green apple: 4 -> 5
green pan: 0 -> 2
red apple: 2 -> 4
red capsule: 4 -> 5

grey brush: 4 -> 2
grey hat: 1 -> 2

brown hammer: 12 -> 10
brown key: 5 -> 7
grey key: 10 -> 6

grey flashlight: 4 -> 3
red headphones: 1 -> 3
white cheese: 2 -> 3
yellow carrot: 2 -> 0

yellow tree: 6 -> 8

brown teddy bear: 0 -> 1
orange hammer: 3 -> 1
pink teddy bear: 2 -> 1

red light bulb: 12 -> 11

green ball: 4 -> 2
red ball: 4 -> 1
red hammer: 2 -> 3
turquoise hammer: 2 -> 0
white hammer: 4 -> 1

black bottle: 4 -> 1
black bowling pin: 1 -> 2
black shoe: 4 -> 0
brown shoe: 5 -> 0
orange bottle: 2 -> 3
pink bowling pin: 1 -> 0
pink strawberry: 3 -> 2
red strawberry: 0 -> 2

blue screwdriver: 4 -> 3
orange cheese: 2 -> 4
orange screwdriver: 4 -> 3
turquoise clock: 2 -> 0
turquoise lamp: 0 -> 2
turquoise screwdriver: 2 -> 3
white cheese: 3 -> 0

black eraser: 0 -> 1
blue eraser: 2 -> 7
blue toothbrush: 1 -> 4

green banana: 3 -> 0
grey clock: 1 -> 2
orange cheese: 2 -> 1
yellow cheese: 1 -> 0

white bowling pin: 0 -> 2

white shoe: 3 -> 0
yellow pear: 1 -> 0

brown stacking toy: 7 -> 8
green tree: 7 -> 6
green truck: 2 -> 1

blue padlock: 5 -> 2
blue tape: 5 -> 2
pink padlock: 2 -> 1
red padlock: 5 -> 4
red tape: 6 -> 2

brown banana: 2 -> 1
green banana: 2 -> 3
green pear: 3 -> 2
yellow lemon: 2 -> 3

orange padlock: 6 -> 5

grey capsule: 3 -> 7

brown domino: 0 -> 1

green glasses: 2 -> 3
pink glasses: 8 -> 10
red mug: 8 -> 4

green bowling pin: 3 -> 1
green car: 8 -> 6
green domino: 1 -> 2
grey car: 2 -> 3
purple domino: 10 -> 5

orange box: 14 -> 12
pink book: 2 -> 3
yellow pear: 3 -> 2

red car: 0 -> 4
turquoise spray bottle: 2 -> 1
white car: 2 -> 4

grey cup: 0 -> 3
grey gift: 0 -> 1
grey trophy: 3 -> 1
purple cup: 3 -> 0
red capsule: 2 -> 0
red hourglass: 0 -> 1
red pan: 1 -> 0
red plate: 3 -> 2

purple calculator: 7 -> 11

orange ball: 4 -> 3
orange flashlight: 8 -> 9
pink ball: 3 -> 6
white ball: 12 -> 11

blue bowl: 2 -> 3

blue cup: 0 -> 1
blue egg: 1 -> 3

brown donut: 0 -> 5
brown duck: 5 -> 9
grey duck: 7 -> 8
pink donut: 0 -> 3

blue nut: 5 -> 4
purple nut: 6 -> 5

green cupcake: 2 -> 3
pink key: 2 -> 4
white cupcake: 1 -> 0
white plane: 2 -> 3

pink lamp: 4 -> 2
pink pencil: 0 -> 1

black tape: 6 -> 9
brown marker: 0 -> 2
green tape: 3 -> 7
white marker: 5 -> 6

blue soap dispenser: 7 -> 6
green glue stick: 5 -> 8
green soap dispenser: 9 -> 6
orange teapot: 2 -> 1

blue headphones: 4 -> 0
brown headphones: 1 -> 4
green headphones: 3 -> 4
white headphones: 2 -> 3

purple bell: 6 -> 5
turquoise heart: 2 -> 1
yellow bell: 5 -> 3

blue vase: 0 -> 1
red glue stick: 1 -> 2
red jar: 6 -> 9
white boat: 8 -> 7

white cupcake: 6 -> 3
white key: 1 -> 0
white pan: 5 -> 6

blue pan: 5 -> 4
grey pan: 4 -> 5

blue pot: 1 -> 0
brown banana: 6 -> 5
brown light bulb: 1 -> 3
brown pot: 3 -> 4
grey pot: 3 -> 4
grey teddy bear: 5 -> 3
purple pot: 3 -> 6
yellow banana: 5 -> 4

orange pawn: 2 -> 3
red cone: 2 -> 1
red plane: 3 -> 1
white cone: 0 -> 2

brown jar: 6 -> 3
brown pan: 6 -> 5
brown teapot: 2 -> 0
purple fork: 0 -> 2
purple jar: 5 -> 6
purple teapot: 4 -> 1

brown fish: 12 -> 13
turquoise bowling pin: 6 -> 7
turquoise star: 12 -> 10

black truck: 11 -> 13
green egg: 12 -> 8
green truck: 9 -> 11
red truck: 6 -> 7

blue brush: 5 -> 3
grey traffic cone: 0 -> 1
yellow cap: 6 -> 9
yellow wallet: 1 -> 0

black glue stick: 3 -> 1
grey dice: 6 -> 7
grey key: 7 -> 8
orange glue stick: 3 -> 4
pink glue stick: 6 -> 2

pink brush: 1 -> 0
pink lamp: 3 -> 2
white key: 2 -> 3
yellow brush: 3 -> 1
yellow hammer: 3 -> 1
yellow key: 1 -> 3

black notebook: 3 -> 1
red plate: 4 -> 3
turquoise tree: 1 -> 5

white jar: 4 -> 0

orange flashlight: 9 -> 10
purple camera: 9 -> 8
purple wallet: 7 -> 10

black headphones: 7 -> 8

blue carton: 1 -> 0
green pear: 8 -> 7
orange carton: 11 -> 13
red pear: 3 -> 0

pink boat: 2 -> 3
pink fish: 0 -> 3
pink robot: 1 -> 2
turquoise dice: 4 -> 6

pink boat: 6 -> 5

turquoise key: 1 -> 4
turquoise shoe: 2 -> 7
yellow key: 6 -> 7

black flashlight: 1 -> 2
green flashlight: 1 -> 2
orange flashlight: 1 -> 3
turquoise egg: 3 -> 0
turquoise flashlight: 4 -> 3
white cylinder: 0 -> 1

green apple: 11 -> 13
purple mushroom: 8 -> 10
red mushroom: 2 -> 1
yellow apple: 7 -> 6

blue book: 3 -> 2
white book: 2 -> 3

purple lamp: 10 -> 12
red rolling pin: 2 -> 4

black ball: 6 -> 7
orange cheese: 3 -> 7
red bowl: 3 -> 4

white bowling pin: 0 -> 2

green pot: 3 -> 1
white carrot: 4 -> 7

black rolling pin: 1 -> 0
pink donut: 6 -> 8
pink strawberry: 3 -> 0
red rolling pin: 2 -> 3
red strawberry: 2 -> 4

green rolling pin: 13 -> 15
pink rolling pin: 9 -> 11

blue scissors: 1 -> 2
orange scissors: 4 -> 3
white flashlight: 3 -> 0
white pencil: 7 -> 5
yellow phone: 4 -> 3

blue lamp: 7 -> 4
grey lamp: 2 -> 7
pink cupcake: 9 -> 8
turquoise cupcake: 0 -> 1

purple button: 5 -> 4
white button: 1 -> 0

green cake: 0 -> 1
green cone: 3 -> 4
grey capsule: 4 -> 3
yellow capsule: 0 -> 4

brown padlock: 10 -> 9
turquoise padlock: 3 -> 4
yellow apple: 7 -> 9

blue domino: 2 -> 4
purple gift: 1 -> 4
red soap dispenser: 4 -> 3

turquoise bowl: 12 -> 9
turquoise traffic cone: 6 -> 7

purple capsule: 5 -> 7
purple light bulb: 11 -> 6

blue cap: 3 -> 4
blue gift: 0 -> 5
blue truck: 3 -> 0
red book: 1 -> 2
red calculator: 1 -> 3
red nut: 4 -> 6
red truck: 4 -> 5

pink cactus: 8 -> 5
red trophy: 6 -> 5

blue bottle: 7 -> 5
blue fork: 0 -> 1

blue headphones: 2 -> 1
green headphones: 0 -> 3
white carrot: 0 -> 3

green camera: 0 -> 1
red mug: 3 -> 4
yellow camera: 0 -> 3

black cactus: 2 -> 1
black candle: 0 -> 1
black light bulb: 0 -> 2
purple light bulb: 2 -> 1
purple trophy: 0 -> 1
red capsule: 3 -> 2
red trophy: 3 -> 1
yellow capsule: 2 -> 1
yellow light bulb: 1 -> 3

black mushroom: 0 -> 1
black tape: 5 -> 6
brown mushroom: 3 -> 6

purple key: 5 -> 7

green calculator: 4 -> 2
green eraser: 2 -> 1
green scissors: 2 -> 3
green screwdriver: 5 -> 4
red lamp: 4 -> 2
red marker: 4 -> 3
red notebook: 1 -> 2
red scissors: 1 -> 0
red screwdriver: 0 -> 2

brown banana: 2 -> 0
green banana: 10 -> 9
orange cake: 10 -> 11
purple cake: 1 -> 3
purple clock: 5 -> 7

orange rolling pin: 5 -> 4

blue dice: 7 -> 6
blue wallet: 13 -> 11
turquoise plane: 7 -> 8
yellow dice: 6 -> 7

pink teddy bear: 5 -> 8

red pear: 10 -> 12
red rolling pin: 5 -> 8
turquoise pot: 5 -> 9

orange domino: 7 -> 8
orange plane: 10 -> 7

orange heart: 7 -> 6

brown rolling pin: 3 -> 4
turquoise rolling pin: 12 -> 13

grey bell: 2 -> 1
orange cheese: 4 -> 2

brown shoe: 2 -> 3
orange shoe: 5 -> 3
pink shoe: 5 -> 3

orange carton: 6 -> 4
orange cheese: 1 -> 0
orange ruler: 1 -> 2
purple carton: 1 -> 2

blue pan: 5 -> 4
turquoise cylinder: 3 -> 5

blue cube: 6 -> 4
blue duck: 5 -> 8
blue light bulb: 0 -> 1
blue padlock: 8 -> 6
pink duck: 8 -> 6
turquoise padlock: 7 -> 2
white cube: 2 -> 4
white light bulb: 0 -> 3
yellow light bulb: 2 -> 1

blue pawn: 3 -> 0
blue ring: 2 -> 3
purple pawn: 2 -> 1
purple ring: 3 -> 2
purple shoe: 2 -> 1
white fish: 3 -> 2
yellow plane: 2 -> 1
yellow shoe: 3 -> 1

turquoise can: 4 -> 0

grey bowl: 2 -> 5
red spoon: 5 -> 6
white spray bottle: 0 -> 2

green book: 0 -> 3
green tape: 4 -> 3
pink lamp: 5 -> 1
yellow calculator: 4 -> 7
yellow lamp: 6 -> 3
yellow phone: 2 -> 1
+-------+
WORK ITEM: Look through the data and show every line containing "donut".

COMPLETED EXERCISE:
brown donut: 0 -> 5
pink donut: 0 -> 3
pink donut: 6 -> 8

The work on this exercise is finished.